- [TASK PROMPT] Lines from the one containing "(87, 207) = (325, 620): purple" through the end of the entries below: set them down exactly, both ends included, with nothing added.

- [PROVIDED RECORDS]
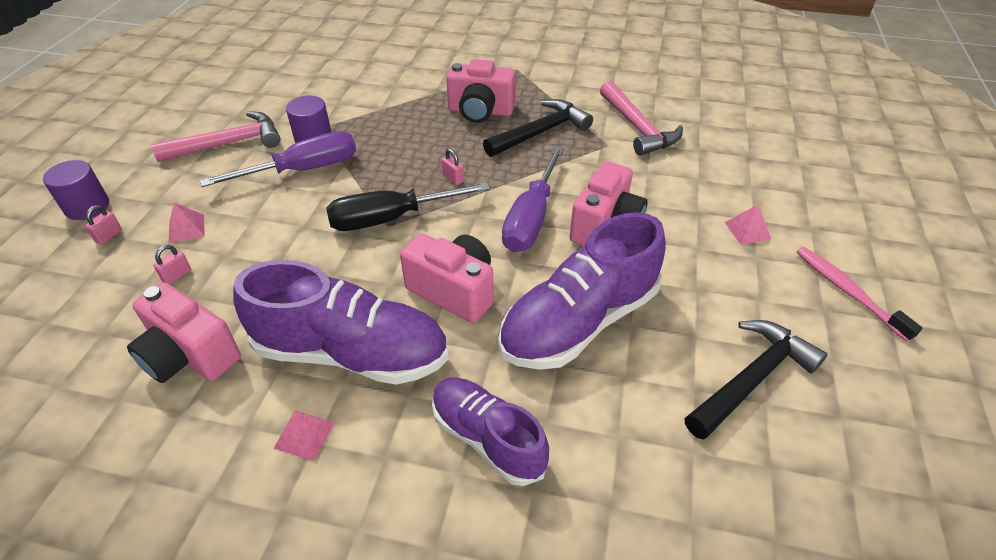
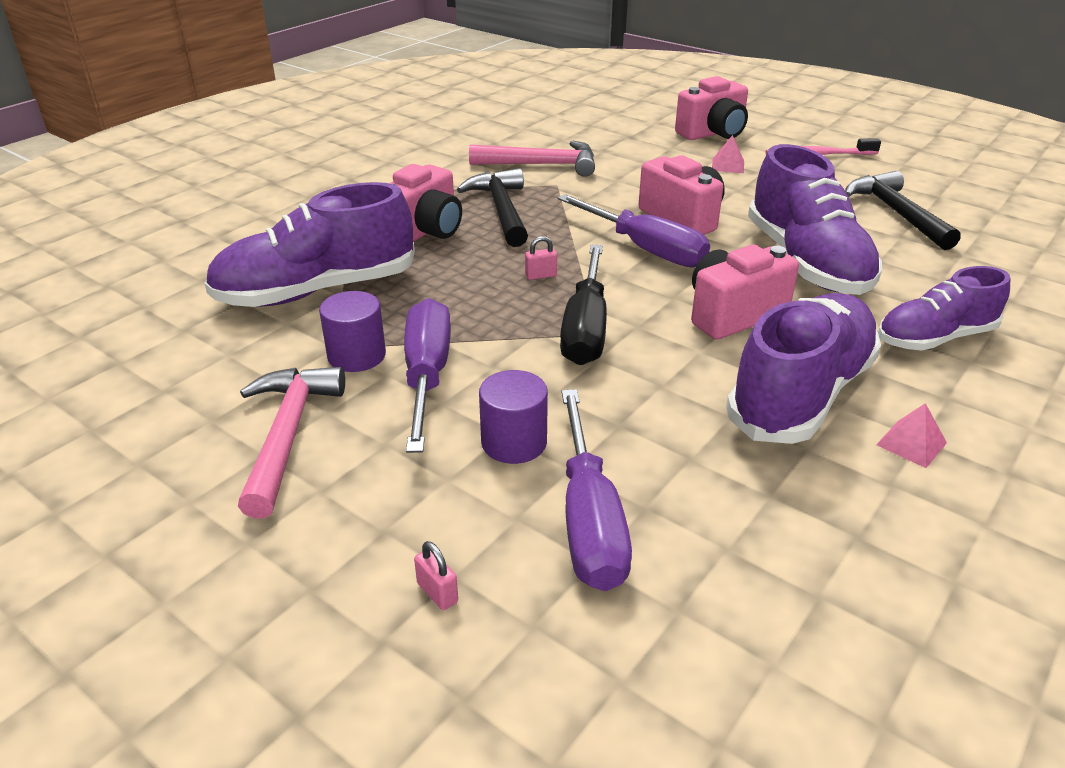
camera: 65 degrees left, 10 degrees down
(87, 207) = (325, 620): purple cylinder -> purple cylinder (514, 442)
(177, 275) = (589, 519): pink padlock -> purple screwdriver
(186, 228) = (482, 500): pink pyramid -> none
(190, 355) = (759, 520): pink camera -> pink camera (713, 133)
(378, 100) = (317, 291): none -> purple shoe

- [EXPECTED ANSWER]
(87, 207) = (325, 620): purple cylinder -> purple cylinder (514, 442)
(177, 275) = (589, 519): pink padlock -> purple screwdriver
(186, 228) = (482, 500): pink pyramid -> none
(190, 355) = (759, 520): pink camera -> pink camera (713, 133)
(378, 100) = (317, 291): none -> purple shoe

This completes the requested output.